- Try it:
Give again every line from the one with "<246, 519> x0.55" through the last line of the data, exactly, and leave out the lines before it.

----- Material provided

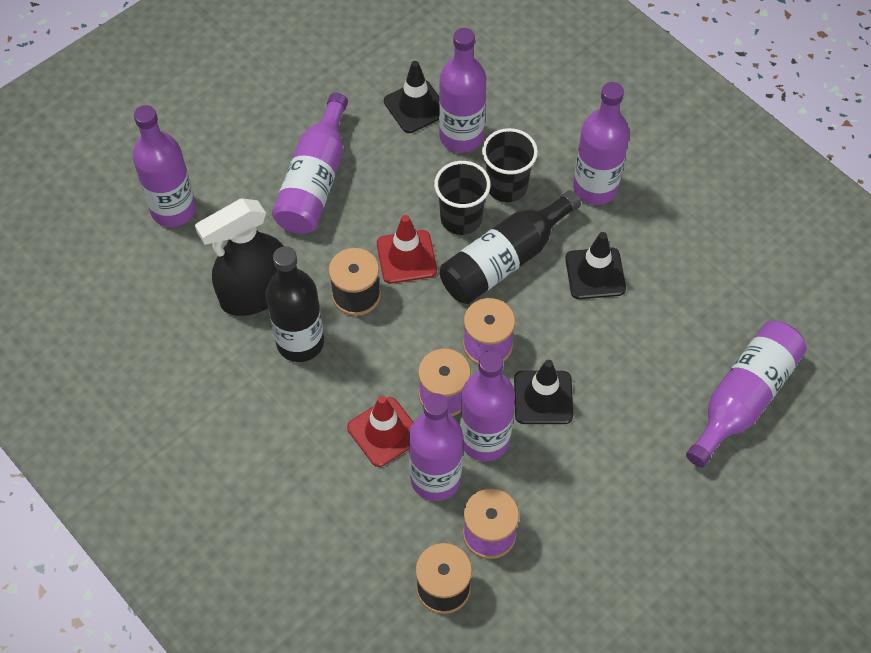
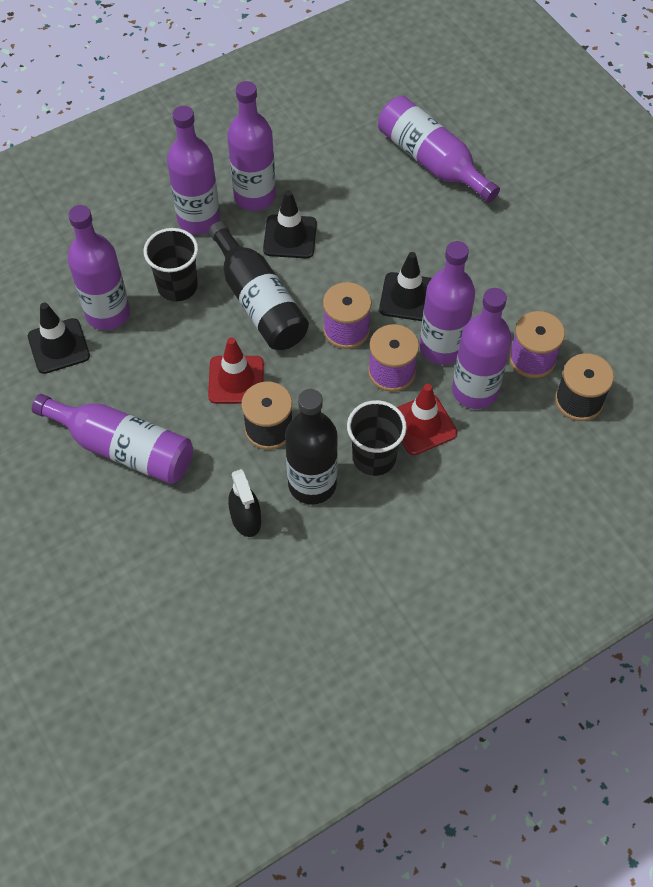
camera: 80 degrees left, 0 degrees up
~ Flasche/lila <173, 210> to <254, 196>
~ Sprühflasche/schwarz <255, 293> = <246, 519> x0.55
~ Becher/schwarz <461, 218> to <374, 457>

----------

- Problem solution:
~ Sprühflasche/schwarz <255, 293> = <246, 519> x0.55
~ Becher/schwarz <461, 218> to <374, 457>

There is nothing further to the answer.